> [Goal of the exercise]
Lines from the one containing "U3 pin GP4: COM -> INT2" through the last line of the data are to be returned exactly, both ends included, minus any pictures.
========================================
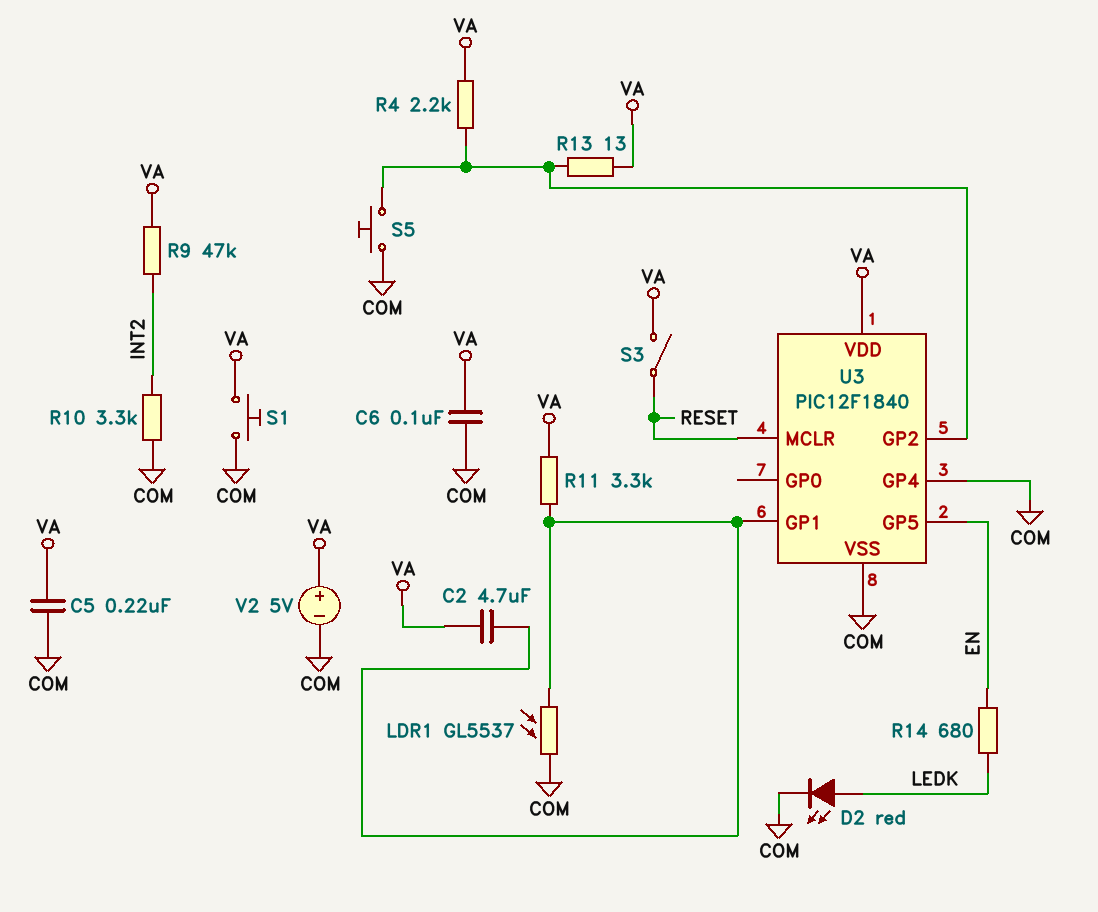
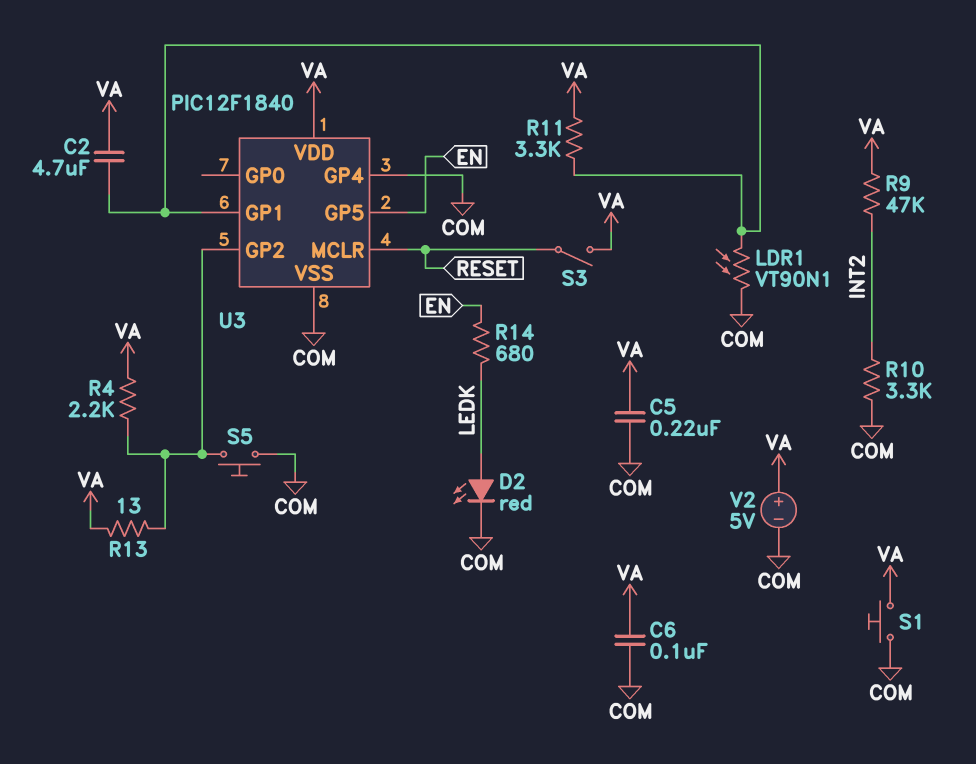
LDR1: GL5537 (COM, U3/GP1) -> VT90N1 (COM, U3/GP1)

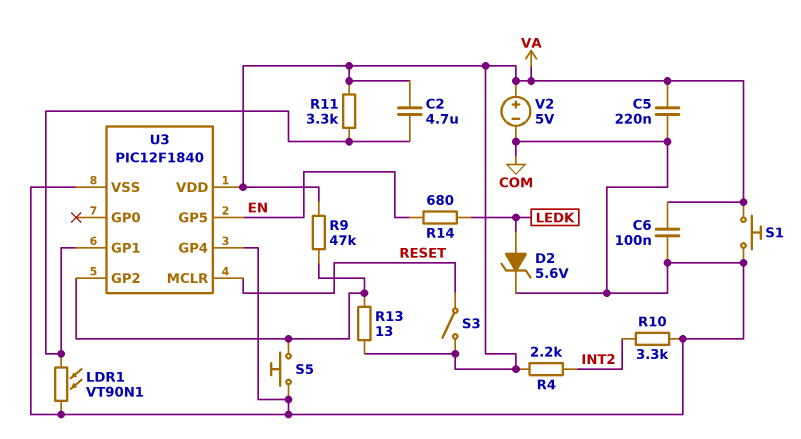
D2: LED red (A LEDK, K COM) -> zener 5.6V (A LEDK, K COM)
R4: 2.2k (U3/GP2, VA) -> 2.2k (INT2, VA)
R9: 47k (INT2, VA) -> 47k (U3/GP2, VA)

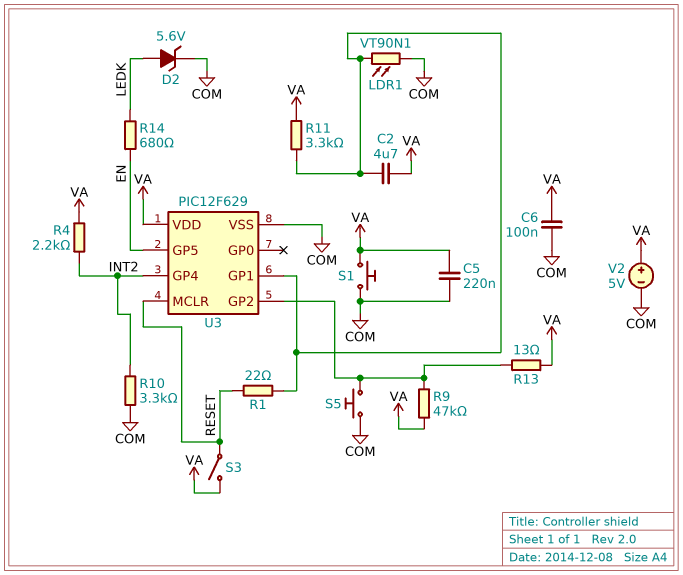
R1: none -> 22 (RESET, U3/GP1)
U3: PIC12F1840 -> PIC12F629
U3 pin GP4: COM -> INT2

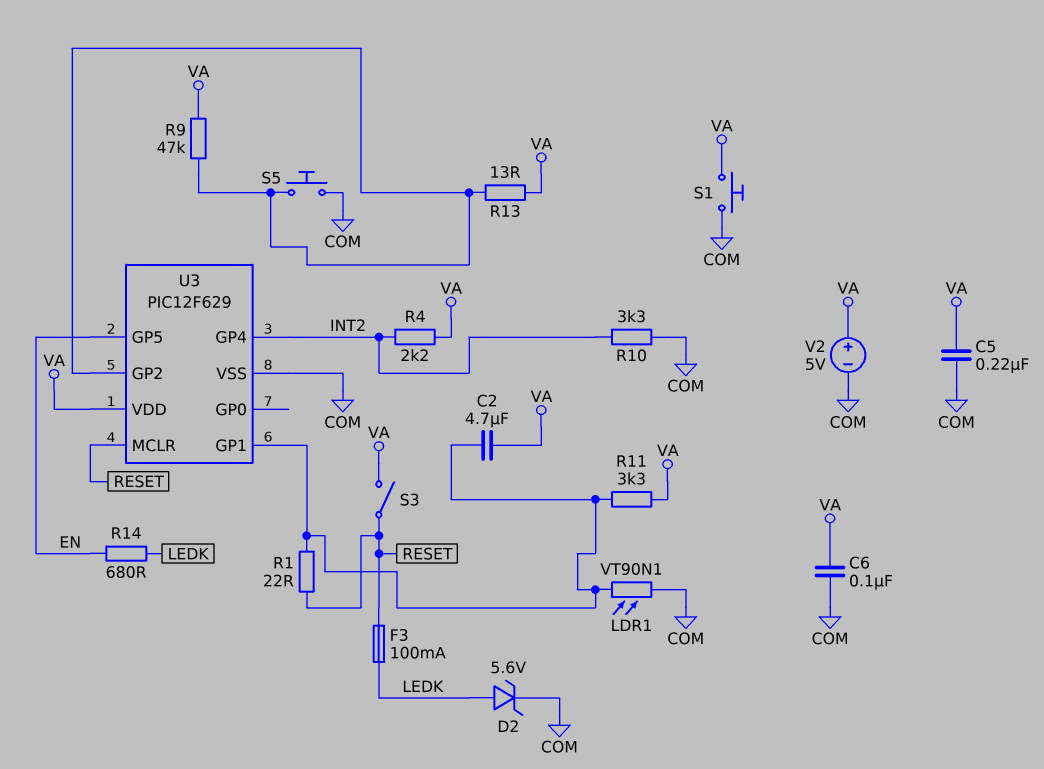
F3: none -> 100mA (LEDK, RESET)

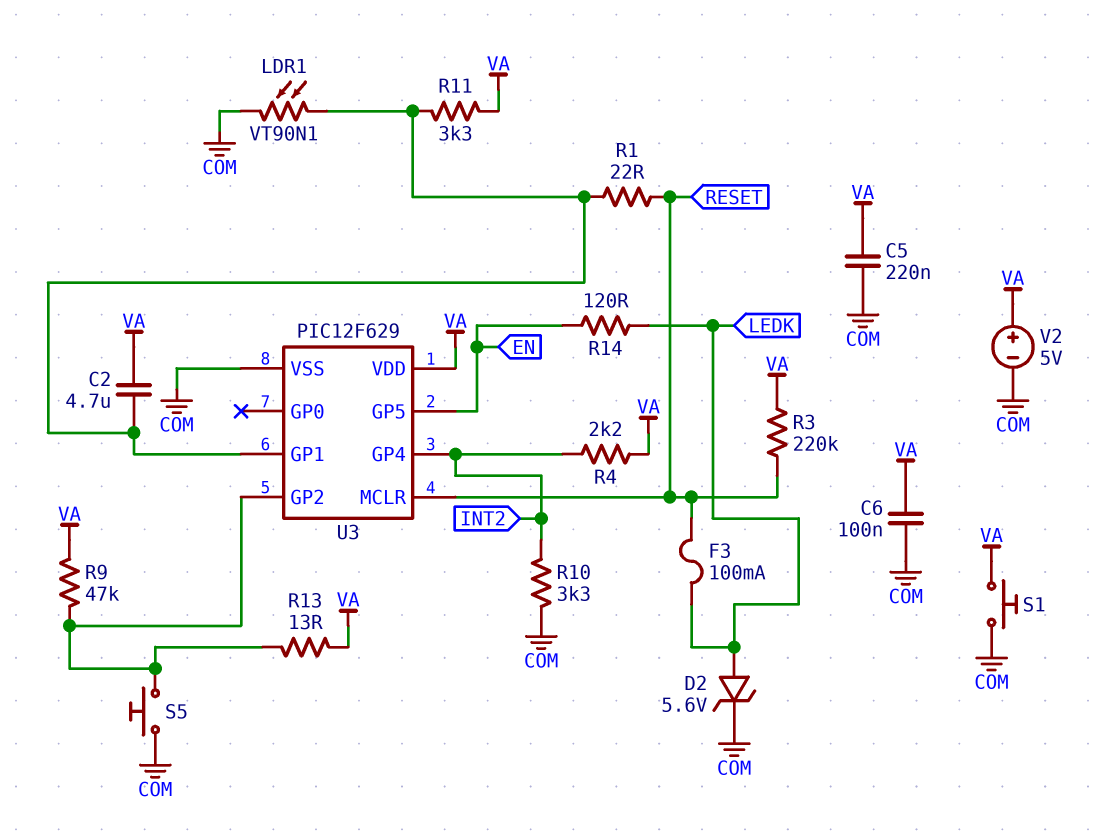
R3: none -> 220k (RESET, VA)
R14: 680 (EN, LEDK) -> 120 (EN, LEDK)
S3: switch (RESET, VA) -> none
========================================
> [Result of this exercise]
U3 pin GP4: COM -> INT2

F3: none -> 100mA (LEDK, RESET)

R3: none -> 220k (RESET, VA)
R14: 680 (EN, LEDK) -> 120 (EN, LEDK)
S3: switch (RESET, VA) -> none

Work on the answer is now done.